Skip the pictures. Return exactly the lines from the one containing "[536 265 570 294]" through the end of the entries below.
-- Given data follows --
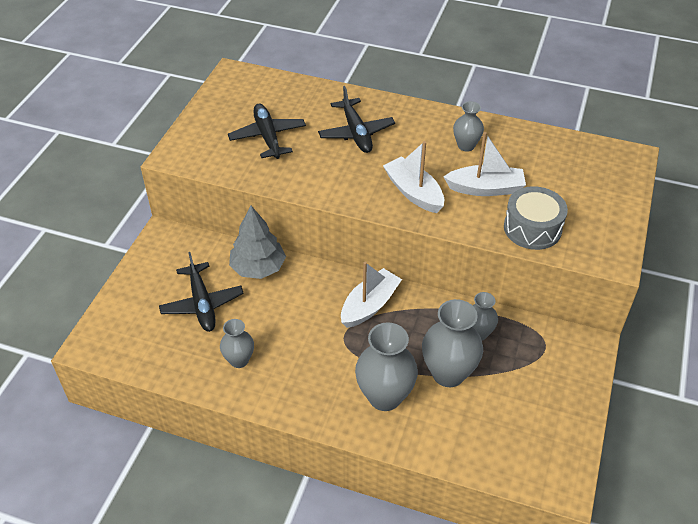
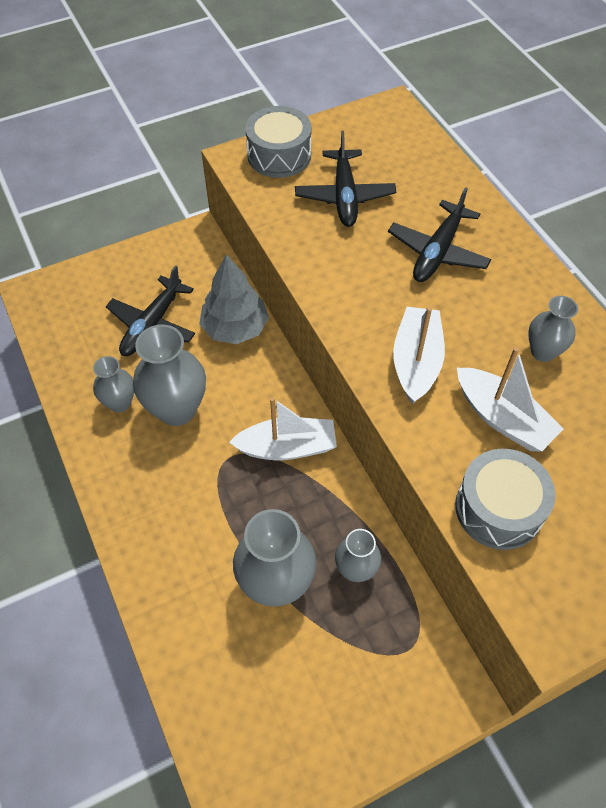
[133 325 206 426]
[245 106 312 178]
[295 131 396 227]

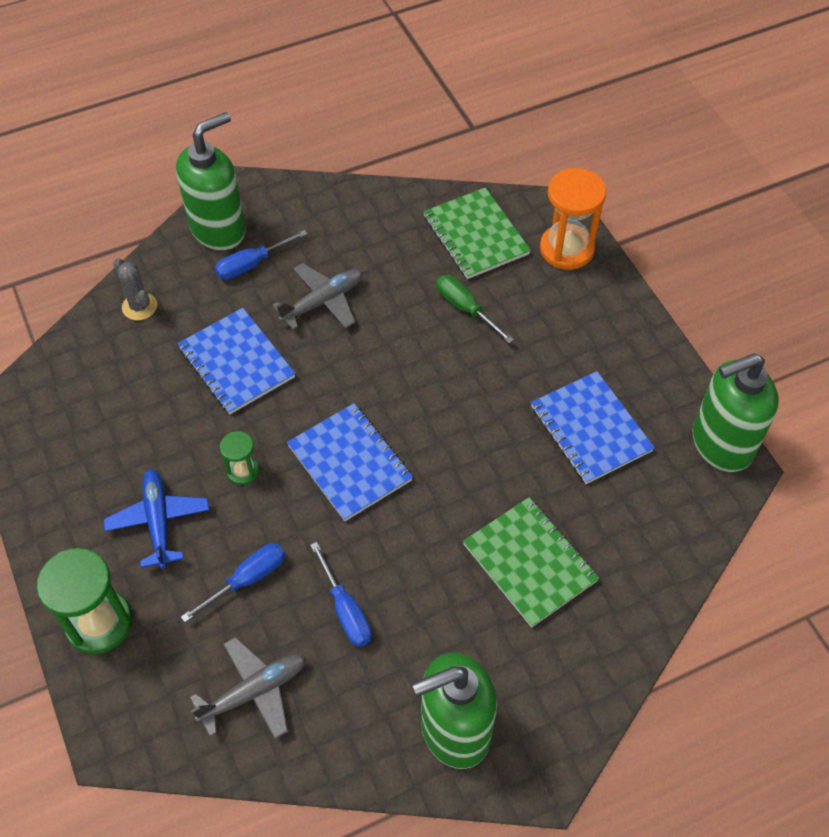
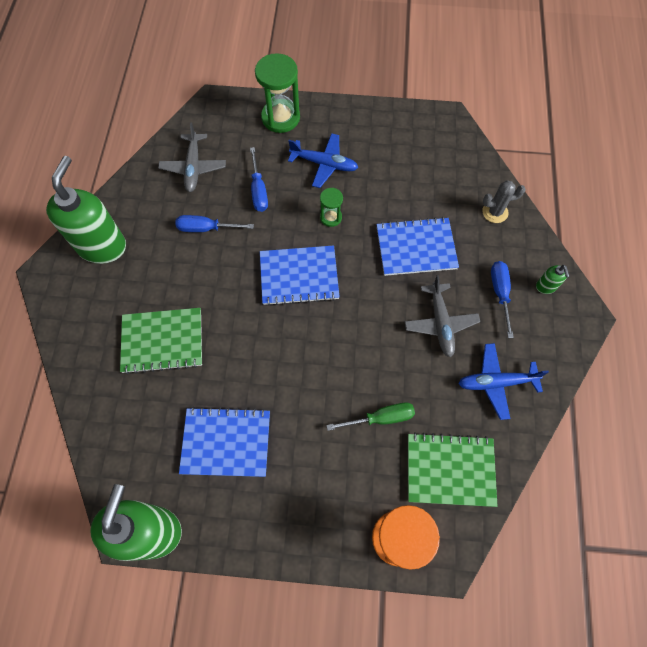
[458 343 549 420]
[536 265 570 294]

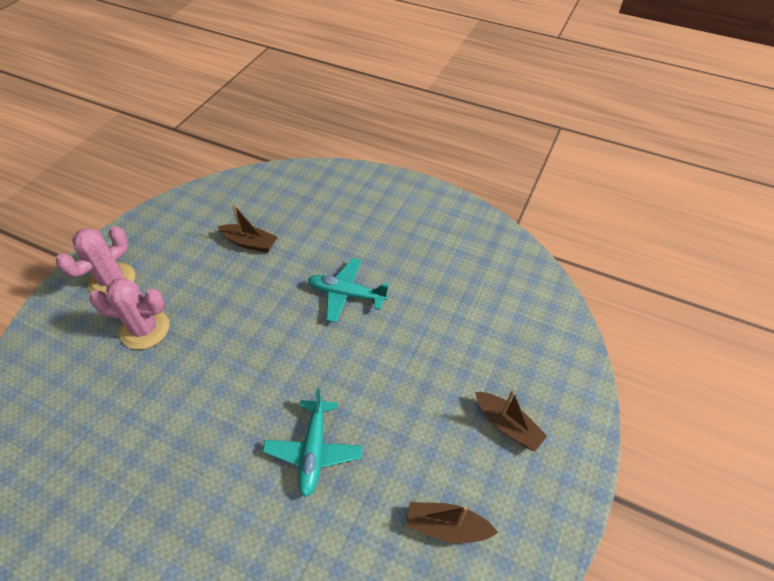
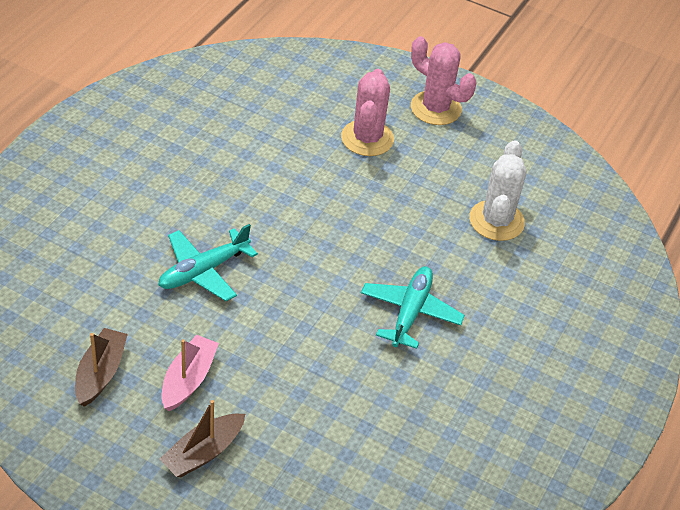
[158 224 258 301]
[162 335 219 411]
[469 140 526 241]

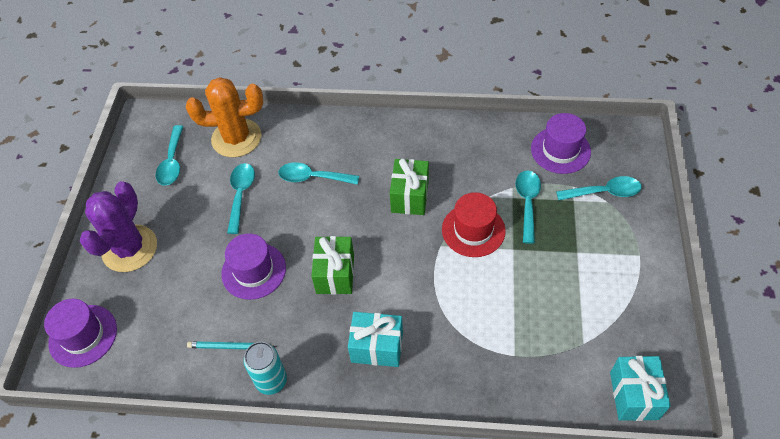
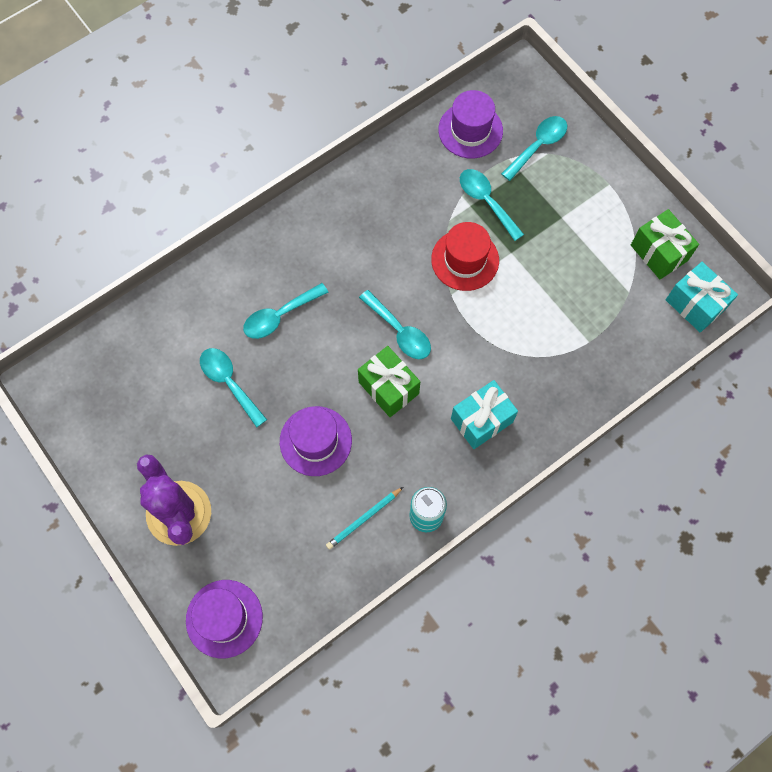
[359 290 431 359]
[631 209 699 279]
[186 77 263 157] (first image)

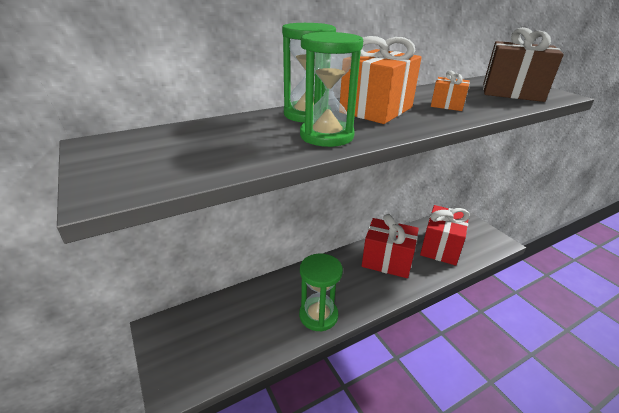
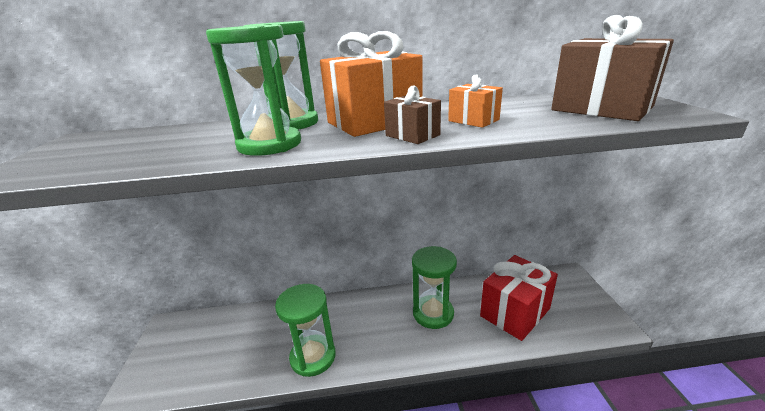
[384 85 441 144]
[412 246 457 329]

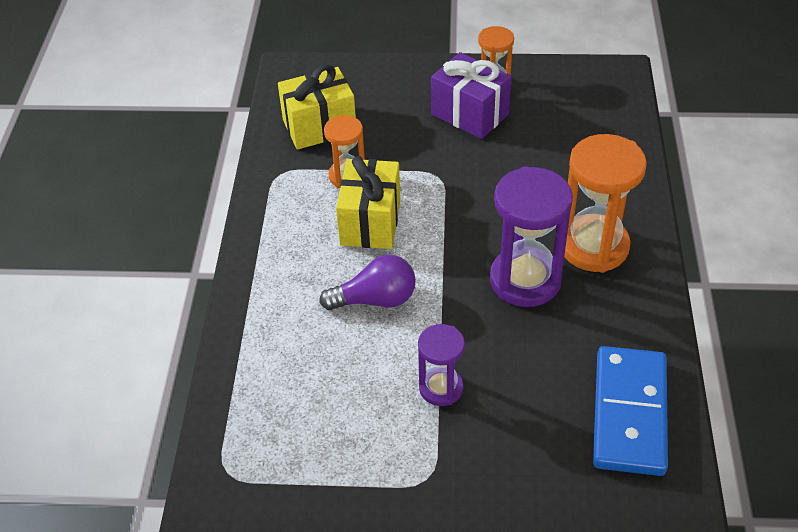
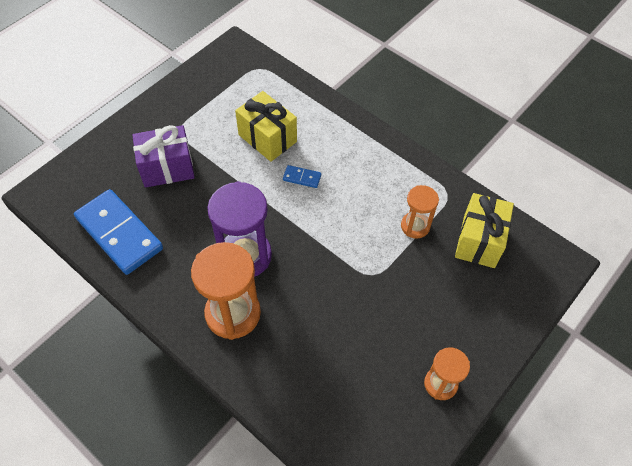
[132 125 195 188]
[235 91 297 162]
[283 165 321 188]
[418 324 465 406] (first image)

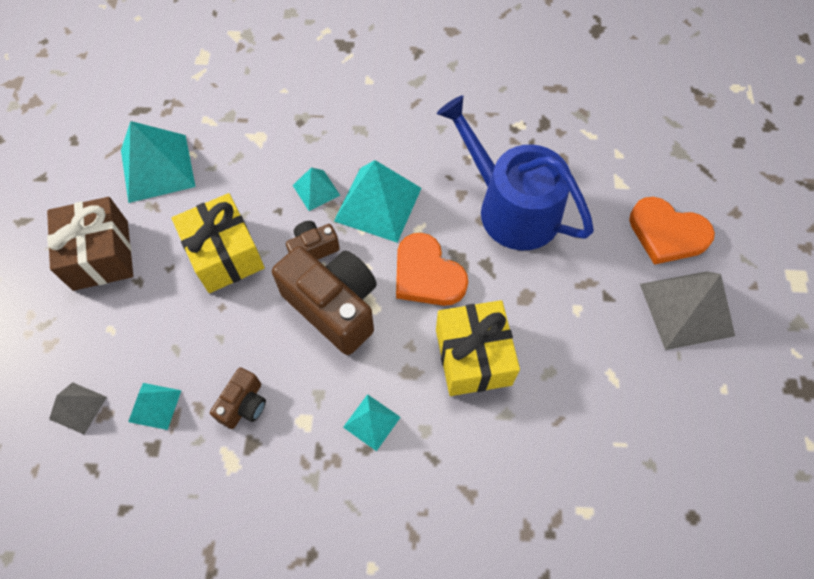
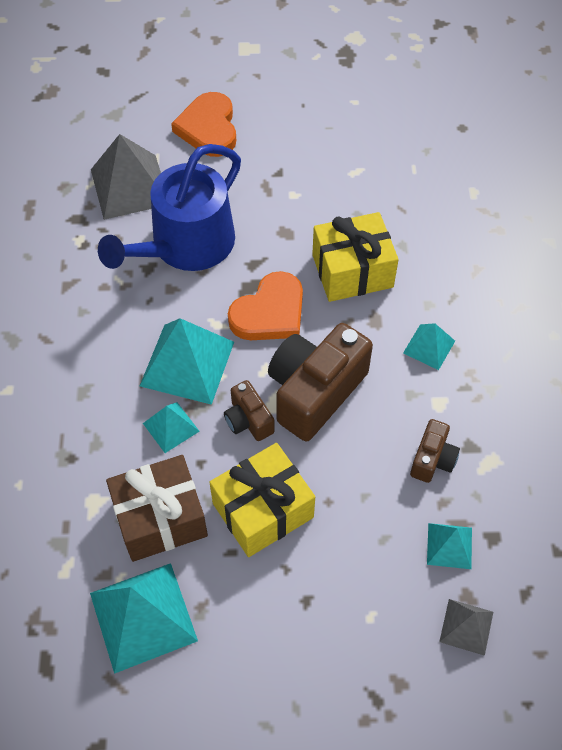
[91 134 161 220]
[106 455 208 562]
[171 92 236 157]
[410 419 460 483]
-- Given data concluded --
Task result:
[536 265 570 294]

[158 224 258 301]
[162 335 219 411]
[469 140 526 241]

[359 290 431 359]
[631 209 699 279]
[186 77 263 157] (first image)

[384 85 441 144]
[412 246 457 329]

[132 125 195 188]
[235 91 297 162]
[283 165 321 188]
[418 324 465 406] (first image)

[91 134 161 220]
[106 455 208 562]
[171 92 236 157]
[410 419 460 483]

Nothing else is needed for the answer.